> Exercise prompt
Rewrite the listing between the lines holding "Question: Among these" and "Identify the location of the", inclusive, as a Markdown table with the columns Row and Line. Give each non-blank line a numbered row and omit blank lines.

(Scene geometry reasoning data)
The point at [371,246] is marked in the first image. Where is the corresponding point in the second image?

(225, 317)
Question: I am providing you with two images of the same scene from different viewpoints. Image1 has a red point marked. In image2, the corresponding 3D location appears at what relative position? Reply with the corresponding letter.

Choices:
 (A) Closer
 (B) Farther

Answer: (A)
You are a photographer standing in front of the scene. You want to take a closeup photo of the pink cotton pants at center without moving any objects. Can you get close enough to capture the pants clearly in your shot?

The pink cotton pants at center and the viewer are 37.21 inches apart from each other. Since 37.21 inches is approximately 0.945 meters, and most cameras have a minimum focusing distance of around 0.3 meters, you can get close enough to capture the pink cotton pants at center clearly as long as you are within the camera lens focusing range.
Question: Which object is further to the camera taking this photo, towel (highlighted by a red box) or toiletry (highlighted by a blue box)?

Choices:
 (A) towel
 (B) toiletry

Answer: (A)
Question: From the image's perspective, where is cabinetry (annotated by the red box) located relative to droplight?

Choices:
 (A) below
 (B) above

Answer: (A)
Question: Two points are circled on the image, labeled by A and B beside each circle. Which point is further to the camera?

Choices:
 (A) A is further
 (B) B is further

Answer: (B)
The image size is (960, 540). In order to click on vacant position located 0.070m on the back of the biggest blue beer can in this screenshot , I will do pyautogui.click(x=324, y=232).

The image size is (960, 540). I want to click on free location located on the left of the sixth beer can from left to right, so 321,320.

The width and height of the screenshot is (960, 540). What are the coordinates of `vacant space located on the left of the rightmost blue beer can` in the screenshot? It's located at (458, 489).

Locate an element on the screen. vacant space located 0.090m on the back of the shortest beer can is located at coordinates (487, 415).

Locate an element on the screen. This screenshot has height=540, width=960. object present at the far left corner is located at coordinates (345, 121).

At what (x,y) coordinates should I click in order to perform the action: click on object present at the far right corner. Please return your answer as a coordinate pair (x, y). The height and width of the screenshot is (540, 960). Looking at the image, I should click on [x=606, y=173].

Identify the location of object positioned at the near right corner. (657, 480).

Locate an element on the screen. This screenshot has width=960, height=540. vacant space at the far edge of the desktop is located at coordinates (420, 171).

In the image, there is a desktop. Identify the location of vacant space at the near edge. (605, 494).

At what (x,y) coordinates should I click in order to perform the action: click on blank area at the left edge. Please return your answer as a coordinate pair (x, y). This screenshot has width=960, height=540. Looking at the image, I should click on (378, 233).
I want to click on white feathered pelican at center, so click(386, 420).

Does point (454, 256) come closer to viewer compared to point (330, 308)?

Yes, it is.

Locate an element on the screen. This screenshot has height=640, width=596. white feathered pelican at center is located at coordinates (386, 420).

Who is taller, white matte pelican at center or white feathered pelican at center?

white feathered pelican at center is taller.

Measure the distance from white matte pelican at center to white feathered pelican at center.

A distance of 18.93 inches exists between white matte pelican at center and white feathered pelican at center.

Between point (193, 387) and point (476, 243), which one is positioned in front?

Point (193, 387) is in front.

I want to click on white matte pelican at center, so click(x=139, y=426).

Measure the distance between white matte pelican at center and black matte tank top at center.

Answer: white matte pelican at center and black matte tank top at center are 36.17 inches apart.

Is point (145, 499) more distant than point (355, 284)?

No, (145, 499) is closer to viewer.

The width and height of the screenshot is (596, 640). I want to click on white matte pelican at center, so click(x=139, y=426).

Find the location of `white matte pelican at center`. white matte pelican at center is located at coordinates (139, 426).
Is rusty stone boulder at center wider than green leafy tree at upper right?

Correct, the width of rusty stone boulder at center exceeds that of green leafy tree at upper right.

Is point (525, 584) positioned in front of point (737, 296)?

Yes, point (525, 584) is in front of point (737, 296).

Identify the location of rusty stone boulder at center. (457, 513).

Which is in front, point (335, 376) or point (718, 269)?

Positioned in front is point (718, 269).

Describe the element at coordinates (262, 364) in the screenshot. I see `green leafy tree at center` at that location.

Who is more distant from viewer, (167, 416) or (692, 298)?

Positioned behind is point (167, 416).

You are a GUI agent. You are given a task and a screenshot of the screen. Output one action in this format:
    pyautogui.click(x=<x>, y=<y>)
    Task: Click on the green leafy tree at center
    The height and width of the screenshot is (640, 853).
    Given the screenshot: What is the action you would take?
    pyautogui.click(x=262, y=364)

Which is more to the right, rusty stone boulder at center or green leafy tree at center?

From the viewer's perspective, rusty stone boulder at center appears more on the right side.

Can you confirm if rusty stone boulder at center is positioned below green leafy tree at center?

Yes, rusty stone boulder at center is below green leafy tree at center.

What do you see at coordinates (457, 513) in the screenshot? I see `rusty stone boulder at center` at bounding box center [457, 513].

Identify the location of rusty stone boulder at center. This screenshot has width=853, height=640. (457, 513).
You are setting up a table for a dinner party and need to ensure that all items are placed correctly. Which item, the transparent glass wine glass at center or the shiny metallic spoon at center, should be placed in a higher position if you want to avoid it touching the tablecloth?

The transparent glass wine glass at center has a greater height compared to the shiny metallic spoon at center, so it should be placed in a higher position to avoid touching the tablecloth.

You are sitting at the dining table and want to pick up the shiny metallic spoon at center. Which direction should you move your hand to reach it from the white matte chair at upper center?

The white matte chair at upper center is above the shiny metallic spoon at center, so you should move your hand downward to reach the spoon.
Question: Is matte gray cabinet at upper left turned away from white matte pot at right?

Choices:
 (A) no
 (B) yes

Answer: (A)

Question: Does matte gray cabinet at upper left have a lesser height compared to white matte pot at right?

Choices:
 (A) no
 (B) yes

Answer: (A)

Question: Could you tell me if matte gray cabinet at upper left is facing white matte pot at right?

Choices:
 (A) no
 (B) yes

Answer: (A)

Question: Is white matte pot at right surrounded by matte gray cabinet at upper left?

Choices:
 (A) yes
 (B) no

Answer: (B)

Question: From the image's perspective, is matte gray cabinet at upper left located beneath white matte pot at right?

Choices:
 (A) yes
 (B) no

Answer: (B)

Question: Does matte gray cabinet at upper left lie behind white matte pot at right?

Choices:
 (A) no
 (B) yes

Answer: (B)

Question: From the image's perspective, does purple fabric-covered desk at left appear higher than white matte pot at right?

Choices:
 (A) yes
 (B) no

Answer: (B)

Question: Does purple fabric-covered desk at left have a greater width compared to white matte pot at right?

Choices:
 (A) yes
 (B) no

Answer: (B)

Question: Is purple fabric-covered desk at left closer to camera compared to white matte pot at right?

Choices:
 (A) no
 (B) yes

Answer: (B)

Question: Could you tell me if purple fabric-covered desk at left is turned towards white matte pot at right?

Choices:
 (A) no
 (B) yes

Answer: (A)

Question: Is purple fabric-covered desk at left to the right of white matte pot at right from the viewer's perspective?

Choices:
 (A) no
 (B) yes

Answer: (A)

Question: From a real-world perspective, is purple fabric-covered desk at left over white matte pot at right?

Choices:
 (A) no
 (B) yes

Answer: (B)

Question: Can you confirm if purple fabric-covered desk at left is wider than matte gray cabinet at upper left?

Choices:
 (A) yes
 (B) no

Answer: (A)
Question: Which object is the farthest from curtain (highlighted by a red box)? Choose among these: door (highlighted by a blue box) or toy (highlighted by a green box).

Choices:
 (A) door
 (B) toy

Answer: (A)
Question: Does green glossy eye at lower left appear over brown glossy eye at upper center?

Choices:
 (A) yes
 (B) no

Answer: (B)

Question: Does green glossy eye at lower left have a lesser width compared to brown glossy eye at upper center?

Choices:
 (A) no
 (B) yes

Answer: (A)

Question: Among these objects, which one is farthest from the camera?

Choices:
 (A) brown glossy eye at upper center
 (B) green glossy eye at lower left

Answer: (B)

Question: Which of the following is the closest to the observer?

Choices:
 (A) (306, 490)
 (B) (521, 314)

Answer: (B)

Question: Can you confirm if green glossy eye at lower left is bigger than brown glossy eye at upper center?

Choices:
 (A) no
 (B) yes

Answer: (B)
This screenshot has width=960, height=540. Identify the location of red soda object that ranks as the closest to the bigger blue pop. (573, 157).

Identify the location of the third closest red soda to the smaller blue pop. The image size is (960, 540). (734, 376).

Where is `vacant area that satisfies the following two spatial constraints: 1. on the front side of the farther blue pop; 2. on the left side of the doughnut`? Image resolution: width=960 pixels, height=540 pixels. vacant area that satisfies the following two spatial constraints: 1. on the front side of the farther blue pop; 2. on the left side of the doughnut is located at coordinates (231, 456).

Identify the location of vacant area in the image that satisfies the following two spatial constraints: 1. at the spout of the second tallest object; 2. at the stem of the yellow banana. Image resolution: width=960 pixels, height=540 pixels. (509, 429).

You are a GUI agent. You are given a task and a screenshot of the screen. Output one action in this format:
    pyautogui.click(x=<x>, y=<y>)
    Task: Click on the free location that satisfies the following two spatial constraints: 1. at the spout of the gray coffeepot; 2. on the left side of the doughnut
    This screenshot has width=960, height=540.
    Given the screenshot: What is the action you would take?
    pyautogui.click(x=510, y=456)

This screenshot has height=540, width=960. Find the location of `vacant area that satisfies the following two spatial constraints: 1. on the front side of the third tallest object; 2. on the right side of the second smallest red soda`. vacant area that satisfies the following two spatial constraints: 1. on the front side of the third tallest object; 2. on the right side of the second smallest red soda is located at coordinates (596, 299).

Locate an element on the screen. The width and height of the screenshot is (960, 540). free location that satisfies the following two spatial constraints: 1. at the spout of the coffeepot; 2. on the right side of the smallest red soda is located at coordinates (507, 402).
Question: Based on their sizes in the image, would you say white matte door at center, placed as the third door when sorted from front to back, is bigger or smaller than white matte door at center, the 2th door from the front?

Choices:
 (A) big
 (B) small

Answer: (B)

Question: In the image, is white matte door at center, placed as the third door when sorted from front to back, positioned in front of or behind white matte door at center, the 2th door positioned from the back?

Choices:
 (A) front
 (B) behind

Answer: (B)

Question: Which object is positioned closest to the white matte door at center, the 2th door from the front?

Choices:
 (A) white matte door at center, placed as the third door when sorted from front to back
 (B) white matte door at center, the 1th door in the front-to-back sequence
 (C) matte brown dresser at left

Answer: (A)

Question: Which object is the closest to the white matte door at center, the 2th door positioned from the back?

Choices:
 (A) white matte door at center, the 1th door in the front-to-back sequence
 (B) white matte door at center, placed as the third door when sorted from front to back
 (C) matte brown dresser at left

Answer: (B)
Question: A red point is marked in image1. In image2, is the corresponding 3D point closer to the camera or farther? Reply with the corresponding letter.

> Task output
| Row | Line |
|---|---|
| 1 | Question: Among these objects, which one is farthest from the camera? |
| 2 | Choices: |
| 3 |  (A) brown glossy eye at upper center |
| 4 |  (B) green glossy eye at lower left |
| 5 | Answer: (B) |
| 6 | Question: Which of the following is the closest to the observer? |
| 7 | Choices: |
| 8 |  (A) (306, 490) |
| 9 |  (B) (521, 314) |
| 10 | Answer: (B) |
| 11 | Question: Can you confirm if green glossy eye at lower left is bigger than brown glossy eye at upper center? |
| 12 | Choices: |
| 13 |  (A) no |
| 14 |  (B) yes |
| 15 | Answer: (B) |
| 16 | This screenshot has width=960, height=540. Identify the location of red soda object that ranks as the closest to the bigger blue pop. (573, 157). |
| 17 | Identify the location of the third closest red soda to the smaller blue pop. The image size is (960, 540). (734, 376). |